» WHAT YOU NEED TO DO
Only the pictures stay out; every record is to be quoted exactly.

» MATERIAL TO PROCESS

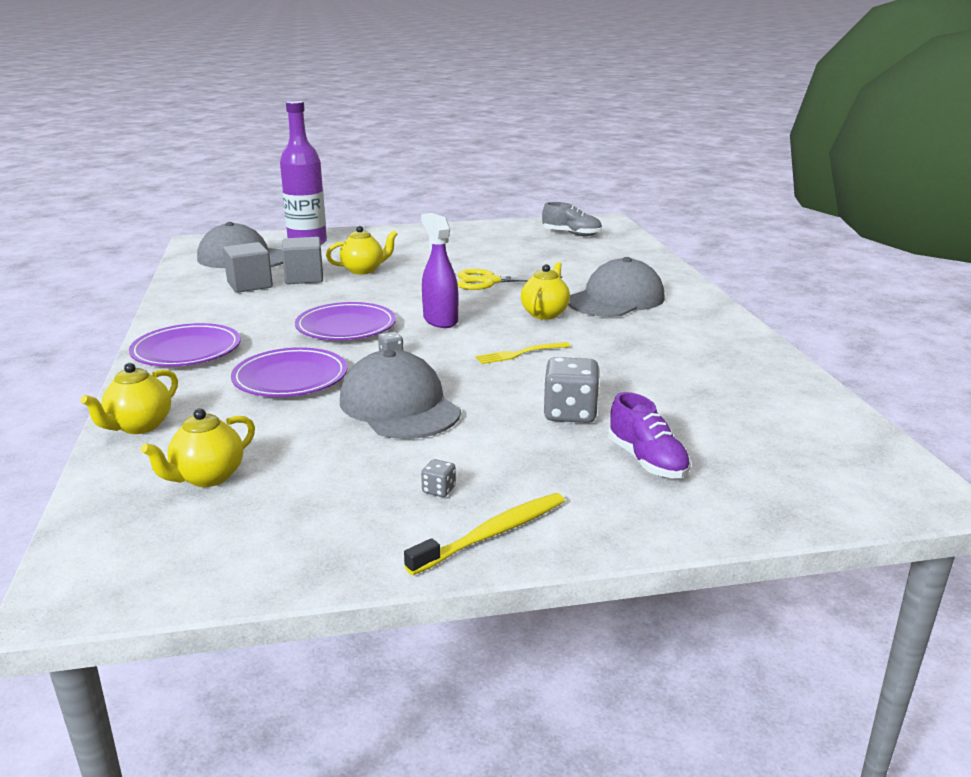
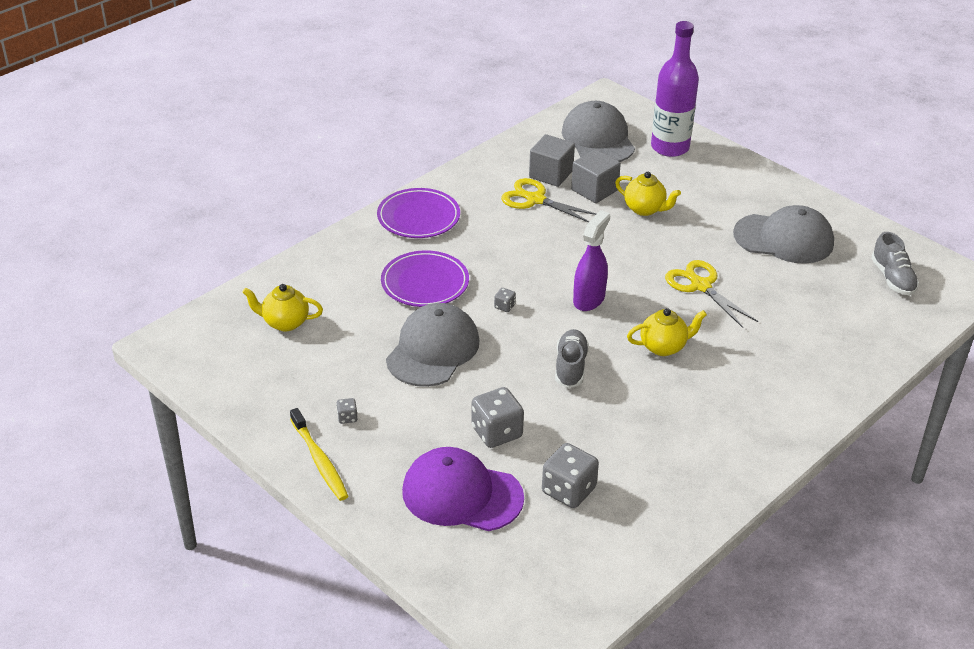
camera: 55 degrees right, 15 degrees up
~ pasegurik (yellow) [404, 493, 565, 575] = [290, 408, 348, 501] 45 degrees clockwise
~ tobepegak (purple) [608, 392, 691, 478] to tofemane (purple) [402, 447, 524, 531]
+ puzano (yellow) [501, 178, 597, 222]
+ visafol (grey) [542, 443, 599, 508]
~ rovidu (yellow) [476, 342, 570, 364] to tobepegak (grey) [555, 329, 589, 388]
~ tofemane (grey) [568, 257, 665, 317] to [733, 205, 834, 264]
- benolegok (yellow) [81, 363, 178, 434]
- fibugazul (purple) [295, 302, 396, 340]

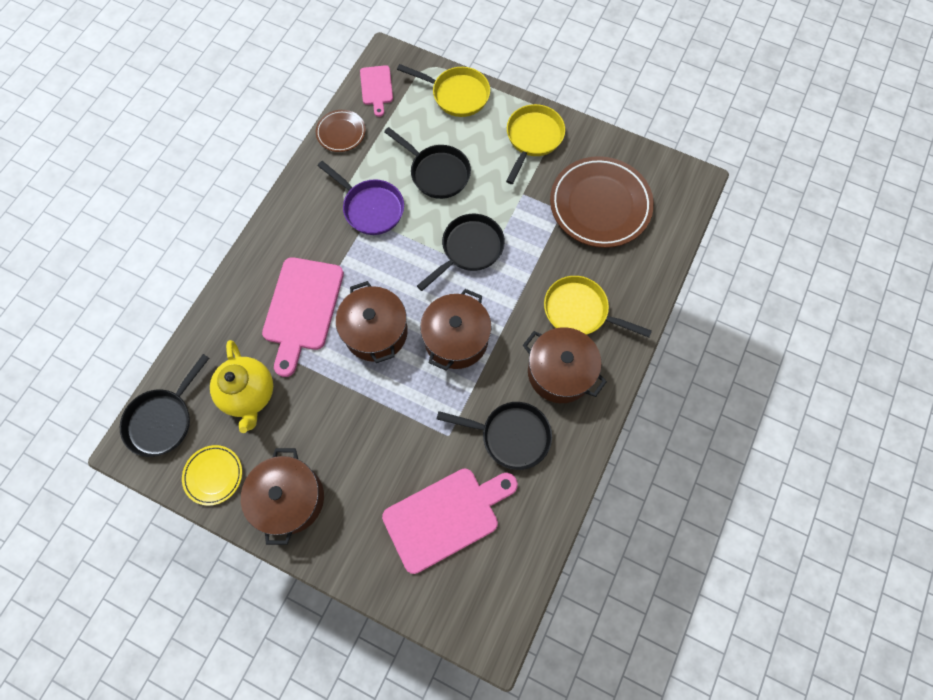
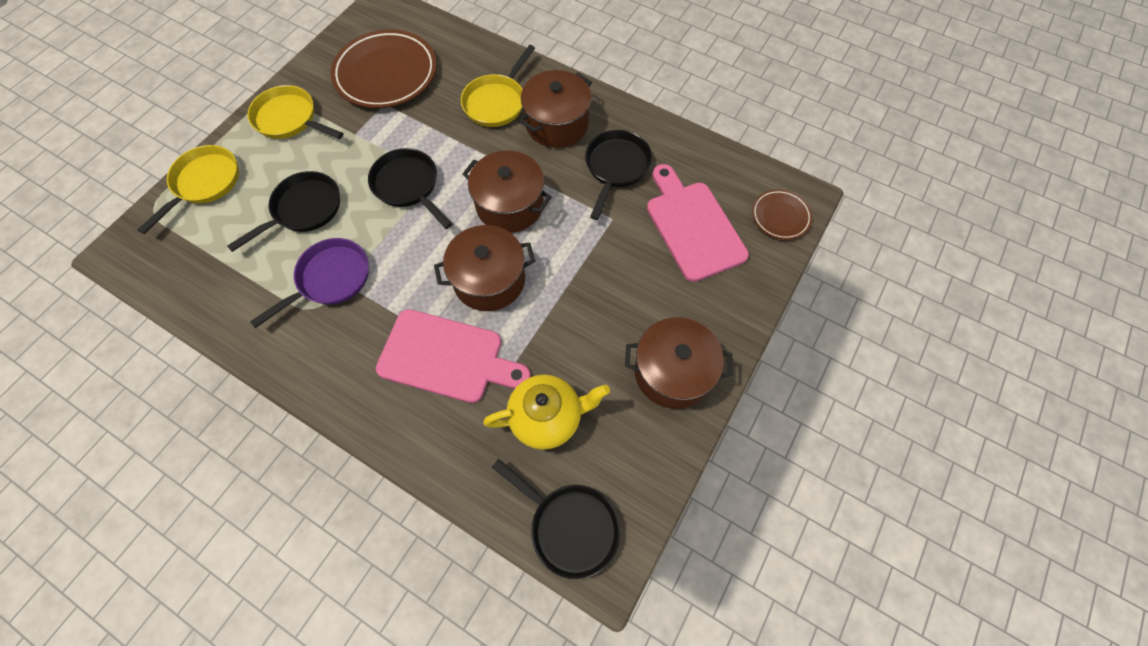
camera: 85 degrees left, 5 degrees down
~ fibugazul (brown) [316, 110, 366, 152] to [752, 189, 813, 240]
- fibugazul (yellow) [182, 445, 242, 506]
- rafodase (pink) [360, 65, 393, 117]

» THE COMPLETED TASK
camera: 55 degrees right, 15 degrees up
~ pasegurik (yellow) [404, 493, 565, 575] = [290, 408, 348, 501] 45 degrees clockwise
~ tobepegak (purple) [608, 392, 691, 478] to tofemane (purple) [402, 447, 524, 531]
+ puzano (yellow) [501, 178, 597, 222]
+ visafol (grey) [542, 443, 599, 508]
~ rovidu (yellow) [476, 342, 570, 364] to tobepegak (grey) [555, 329, 589, 388]
~ tofemane (grey) [568, 257, 665, 317] to [733, 205, 834, 264]
- benolegok (yellow) [81, 363, 178, 434]
- fibugazul (purple) [295, 302, 396, 340]

camera: 85 degrees left, 5 degrees down
~ fibugazul (brown) [316, 110, 366, 152] to [752, 189, 813, 240]
- fibugazul (yellow) [182, 445, 242, 506]
- rafodase (pink) [360, 65, 393, 117]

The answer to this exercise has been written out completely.